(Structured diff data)
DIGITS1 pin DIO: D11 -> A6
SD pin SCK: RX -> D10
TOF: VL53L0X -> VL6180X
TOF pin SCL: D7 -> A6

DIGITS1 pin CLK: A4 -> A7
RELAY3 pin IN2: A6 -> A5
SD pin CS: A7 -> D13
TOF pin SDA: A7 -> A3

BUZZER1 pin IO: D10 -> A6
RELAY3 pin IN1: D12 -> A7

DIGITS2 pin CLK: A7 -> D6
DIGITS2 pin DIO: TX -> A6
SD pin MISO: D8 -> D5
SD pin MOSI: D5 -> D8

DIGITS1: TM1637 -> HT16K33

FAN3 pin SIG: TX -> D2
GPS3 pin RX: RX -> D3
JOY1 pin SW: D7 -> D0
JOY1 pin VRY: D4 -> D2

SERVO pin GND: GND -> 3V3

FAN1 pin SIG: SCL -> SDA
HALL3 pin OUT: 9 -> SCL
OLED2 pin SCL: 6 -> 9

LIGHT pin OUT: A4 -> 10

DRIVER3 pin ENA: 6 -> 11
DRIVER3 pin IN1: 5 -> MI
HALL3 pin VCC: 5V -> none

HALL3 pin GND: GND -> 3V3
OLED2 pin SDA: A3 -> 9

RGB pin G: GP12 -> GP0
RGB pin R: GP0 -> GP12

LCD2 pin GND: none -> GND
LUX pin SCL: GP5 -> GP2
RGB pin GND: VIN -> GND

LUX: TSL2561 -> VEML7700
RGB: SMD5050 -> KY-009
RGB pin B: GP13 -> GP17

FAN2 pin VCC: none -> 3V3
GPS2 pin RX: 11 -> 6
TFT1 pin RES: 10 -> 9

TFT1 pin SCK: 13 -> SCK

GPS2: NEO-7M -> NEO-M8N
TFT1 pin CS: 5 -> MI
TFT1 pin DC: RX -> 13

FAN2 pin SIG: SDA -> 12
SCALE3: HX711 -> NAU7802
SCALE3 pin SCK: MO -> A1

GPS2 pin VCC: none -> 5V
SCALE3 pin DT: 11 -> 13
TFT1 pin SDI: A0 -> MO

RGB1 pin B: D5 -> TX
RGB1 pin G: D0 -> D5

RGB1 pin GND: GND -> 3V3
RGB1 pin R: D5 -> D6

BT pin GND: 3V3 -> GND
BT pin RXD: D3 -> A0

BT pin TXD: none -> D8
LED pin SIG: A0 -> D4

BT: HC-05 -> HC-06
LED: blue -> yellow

__WHAT YOU WILL DO__: Give back exactly the lines above starting at the line where "GPS3 pin RX: RX -> D3" appears and ending at the line where "OLED2 pin SDA: A3 -> 9" appears, both included, with no other lines.

__YOUR SOLUTION__:
GPS3 pin RX: RX -> D3
JOY1 pin SW: D7 -> D0
JOY1 pin VRY: D4 -> D2

SERVO pin GND: GND -> 3V3

FAN1 pin SIG: SCL -> SDA
HALL3 pin OUT: 9 -> SCL
OLED2 pin SCL: 6 -> 9

LIGHT pin OUT: A4 -> 10

DRIVER3 pin ENA: 6 -> 11
DRIVER3 pin IN1: 5 -> MI
HALL3 pin VCC: 5V -> none

HALL3 pin GND: GND -> 3V3
OLED2 pin SDA: A3 -> 9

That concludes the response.